**TO DO**
Would you please return every line from the listing that contains the word "none"?
>>>>
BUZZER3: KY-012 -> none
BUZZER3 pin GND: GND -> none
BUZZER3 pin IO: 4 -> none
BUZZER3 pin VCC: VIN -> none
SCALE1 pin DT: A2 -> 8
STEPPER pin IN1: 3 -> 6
<<<<
**EXPECTED ANSWER**
BUZZER3: KY-012 -> none
BUZZER3 pin GND: GND -> none
BUZZER3 pin IO: 4 -> none
BUZZER3 pin VCC: VIN -> none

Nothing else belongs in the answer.